**Exercise:** Locate, in the data below, the line that contains "red rectangle: (91, 106)" and the line that contains "cyan cross: (281, 259)"; reproduce exactly those two lines and every line between them, nothing more.

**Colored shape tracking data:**
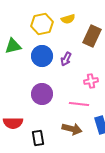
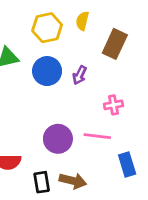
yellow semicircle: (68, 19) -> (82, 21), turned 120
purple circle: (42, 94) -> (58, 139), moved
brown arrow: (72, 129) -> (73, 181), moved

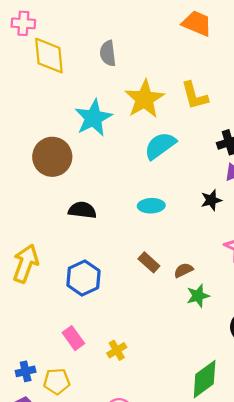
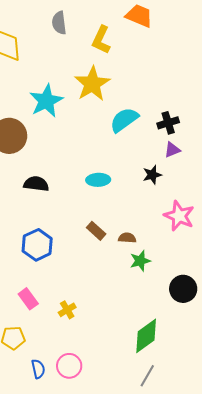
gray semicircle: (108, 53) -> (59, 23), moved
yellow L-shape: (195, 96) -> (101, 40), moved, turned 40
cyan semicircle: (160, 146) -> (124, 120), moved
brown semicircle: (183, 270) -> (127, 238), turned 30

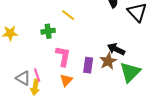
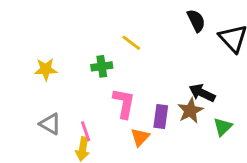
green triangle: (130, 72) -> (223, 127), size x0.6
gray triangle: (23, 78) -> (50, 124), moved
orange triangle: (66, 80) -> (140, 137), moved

...

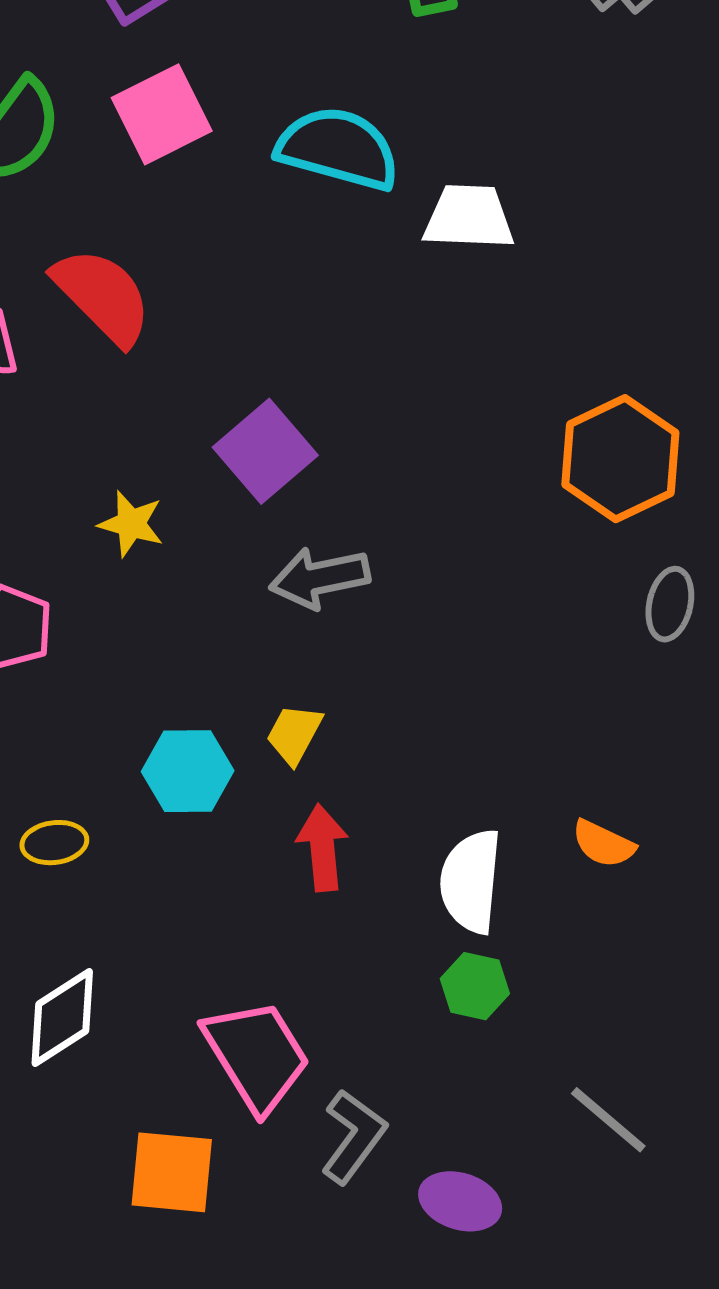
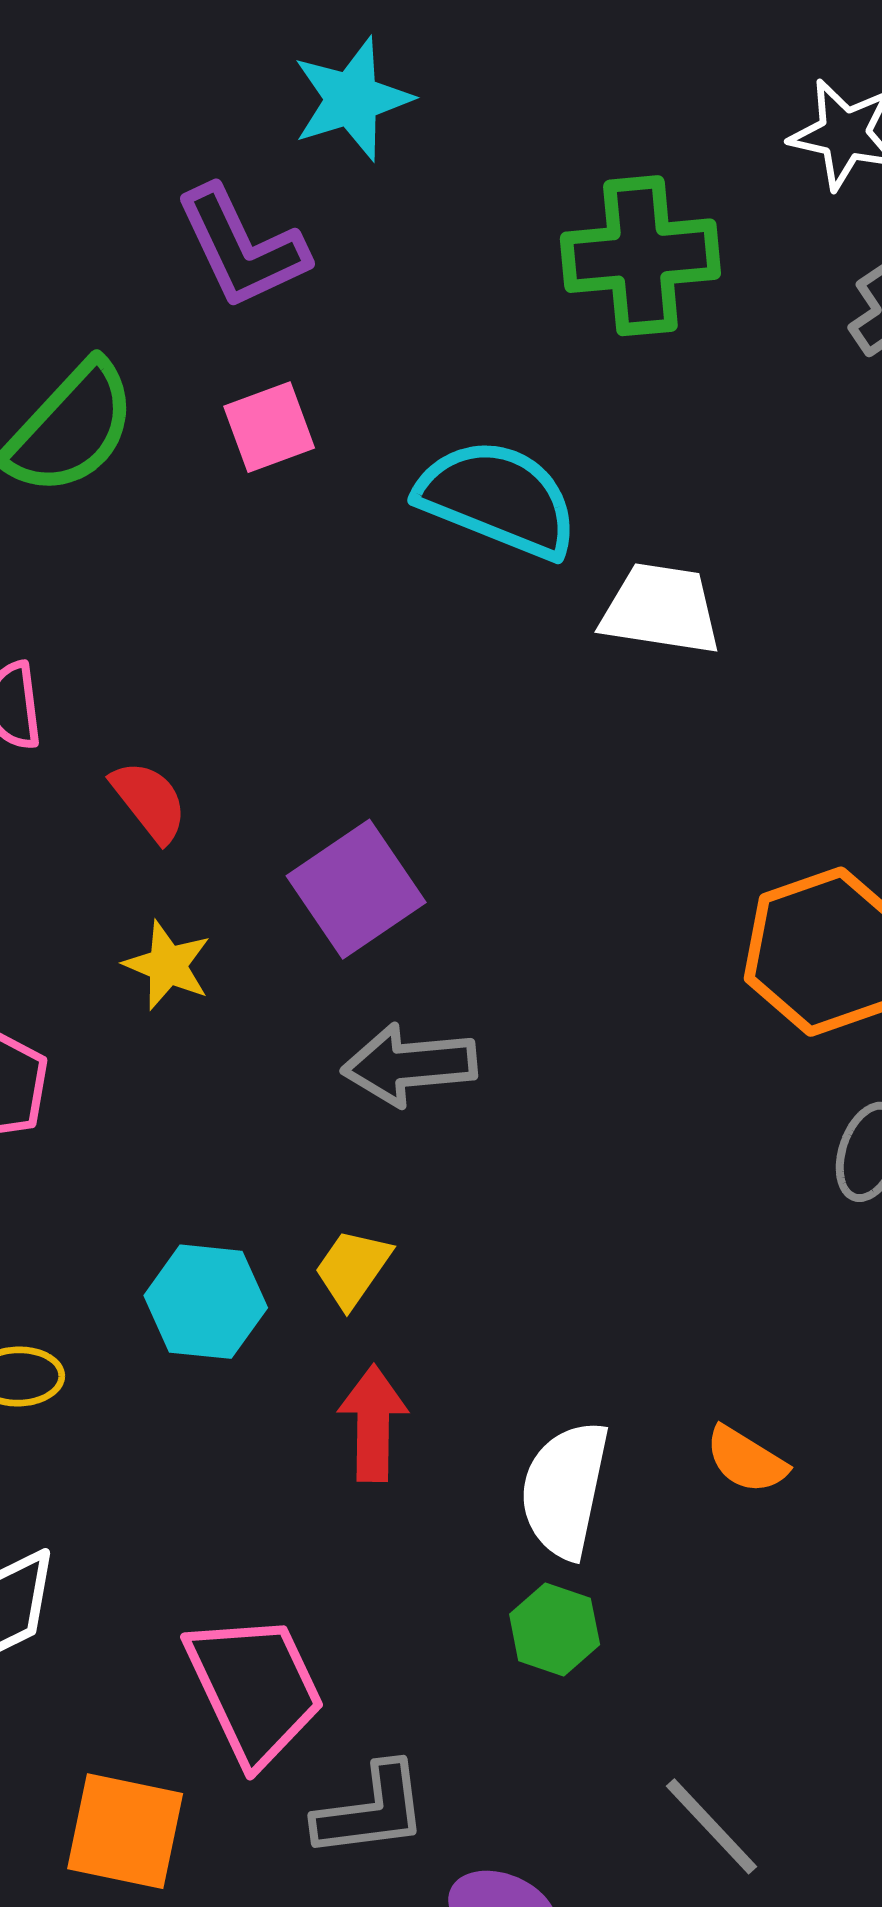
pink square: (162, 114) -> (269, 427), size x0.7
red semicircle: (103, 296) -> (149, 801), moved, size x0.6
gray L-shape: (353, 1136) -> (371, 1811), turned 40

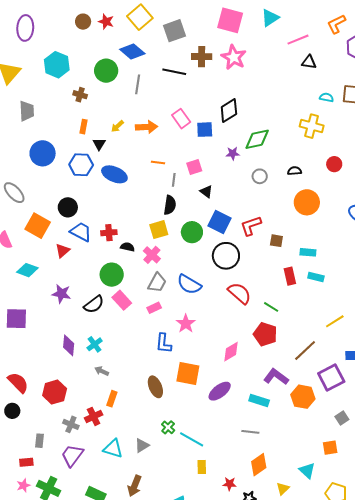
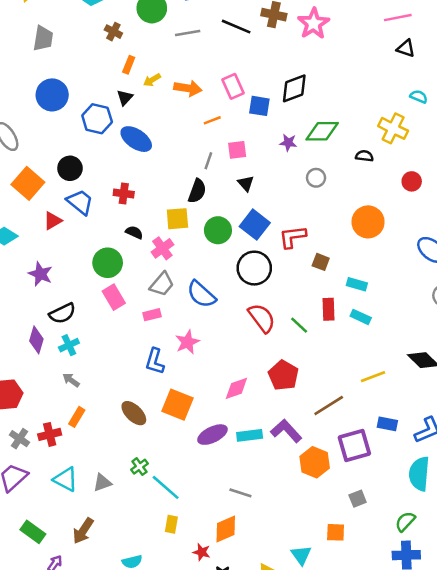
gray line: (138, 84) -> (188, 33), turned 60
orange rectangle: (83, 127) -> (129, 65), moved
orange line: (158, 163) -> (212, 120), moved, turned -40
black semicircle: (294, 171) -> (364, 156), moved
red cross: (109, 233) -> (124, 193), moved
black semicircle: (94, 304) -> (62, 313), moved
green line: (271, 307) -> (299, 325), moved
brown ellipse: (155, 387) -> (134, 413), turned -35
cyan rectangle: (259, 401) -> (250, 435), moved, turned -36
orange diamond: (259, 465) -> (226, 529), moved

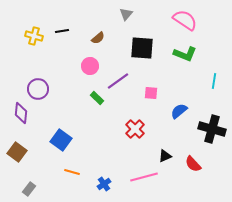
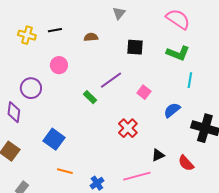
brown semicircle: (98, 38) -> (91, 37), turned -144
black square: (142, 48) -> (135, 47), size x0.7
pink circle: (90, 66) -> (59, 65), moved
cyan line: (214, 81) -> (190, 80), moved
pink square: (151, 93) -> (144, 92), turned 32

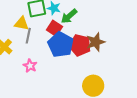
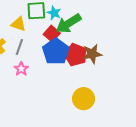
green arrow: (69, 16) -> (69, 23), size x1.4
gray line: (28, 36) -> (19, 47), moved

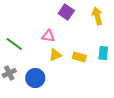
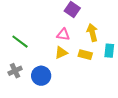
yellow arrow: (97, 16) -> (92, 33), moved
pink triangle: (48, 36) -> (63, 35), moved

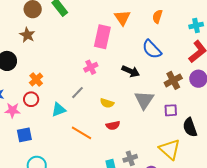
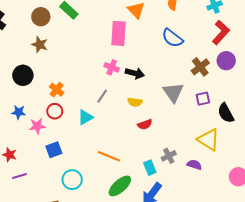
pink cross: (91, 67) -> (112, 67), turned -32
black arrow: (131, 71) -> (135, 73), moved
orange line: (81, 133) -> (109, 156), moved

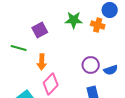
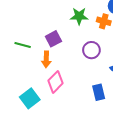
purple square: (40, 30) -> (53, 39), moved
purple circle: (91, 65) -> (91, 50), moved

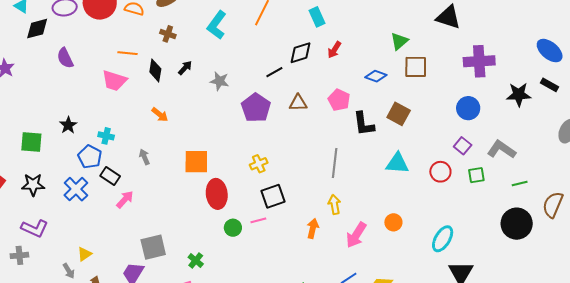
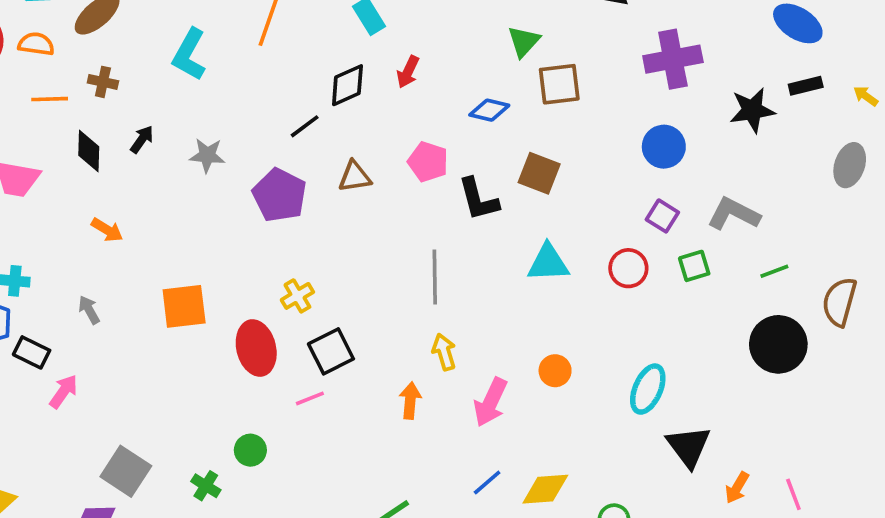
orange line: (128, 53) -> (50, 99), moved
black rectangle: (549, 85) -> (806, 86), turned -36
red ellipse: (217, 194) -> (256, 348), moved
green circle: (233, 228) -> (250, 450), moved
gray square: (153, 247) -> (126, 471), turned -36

--

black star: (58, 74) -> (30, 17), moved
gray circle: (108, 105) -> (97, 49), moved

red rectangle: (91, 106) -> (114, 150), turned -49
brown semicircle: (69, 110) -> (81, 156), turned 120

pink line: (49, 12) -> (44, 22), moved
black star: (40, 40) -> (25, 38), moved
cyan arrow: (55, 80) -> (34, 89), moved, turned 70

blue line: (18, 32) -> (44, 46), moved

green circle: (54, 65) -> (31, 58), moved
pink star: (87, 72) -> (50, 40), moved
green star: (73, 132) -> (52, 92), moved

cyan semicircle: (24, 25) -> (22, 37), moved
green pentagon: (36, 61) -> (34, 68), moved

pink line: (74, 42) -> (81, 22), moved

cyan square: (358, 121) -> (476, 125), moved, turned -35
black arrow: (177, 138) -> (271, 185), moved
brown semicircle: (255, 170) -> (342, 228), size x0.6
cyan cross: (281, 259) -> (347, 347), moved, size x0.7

**Answer box:**
red rectangle: (91, 106) -> (114, 150), turned -49
brown semicircle: (69, 110) -> (81, 156), turned 120

pink line: (49, 12) -> (44, 22), moved
black star: (40, 40) -> (25, 38), moved
cyan arrow: (55, 80) -> (34, 89), moved, turned 70

blue line: (18, 32) -> (44, 46), moved

green circle: (54, 65) -> (31, 58), moved
pink star: (87, 72) -> (50, 40), moved
green star: (73, 132) -> (52, 92), moved

cyan semicircle: (24, 25) -> (22, 37), moved
green pentagon: (36, 61) -> (34, 68), moved

pink line: (74, 42) -> (81, 22), moved

cyan square: (358, 121) -> (476, 125), moved, turned -35
black arrow: (177, 138) -> (271, 185), moved
brown semicircle: (255, 170) -> (342, 228), size x0.6
cyan cross: (281, 259) -> (347, 347), moved, size x0.7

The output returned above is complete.